→ **EXERCISE DESCRIPTION**:
Give again, word for word, every line below from the one that has "lime slope L7:L8" through the one that has "cyan brick N9:Q10", both included, and no others.

START DATA RECORDS

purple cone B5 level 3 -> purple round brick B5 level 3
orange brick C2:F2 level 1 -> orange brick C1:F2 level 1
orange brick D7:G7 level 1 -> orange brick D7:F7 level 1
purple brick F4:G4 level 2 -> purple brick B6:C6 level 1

END DATA RECORDS
START DATA RECORDS

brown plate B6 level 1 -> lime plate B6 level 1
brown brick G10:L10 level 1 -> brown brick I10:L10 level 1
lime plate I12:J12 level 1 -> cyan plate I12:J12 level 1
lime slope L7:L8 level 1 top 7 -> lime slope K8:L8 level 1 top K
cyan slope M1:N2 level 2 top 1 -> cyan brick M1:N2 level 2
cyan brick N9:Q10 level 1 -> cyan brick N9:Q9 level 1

END DATA RECORDS

→ **EXERCISE OUTPUT**:
lime slope L7:L8 level 1 top 7 -> lime slope K8:L8 level 1 top K
cyan slope M1:N2 level 2 top 1 -> cyan brick M1:N2 level 2
cyan brick N9:Q10 level 1 -> cyan brick N9:Q9 level 1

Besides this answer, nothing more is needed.